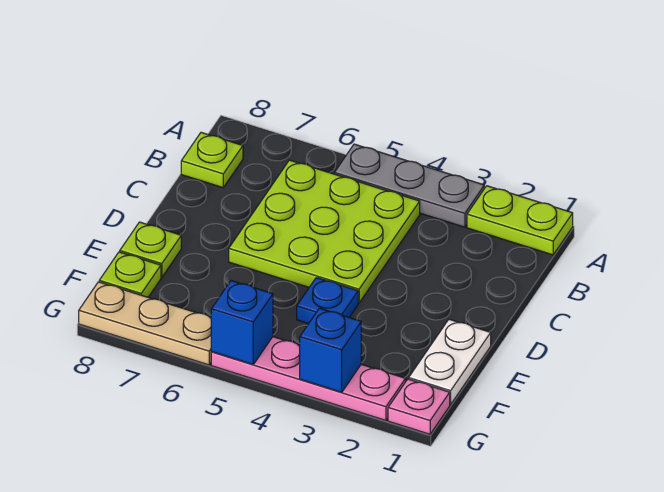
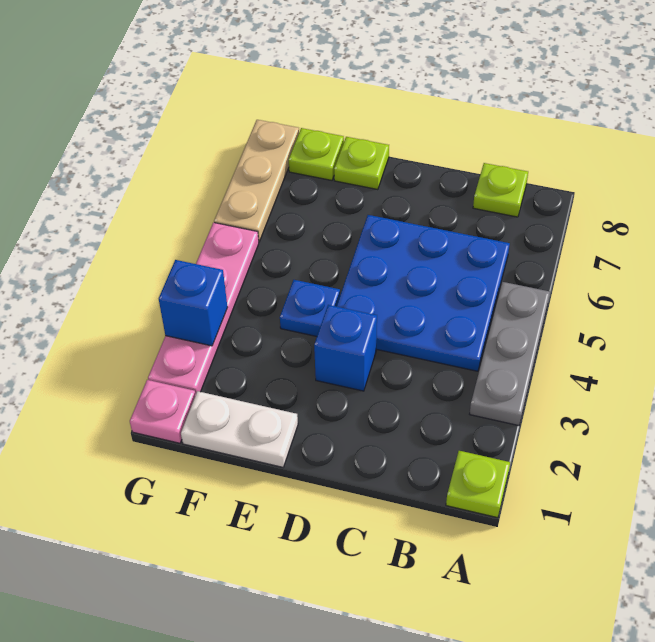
lime plate A1:A2 level 1 -> lime plate A1 level 1
lime plate B4:D6 level 1 -> blue plate B4:D6 level 1
blue brick G5 level 2 -> blue brick D3 level 1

◆ **What you will do**
Only the lines holding the word "lime" belong in the answer; copy them from the listing above.

◆ **Completed exercise**
lime plate A1:A2 level 1 -> lime plate A1 level 1
lime plate B4:D6 level 1 -> blue plate B4:D6 level 1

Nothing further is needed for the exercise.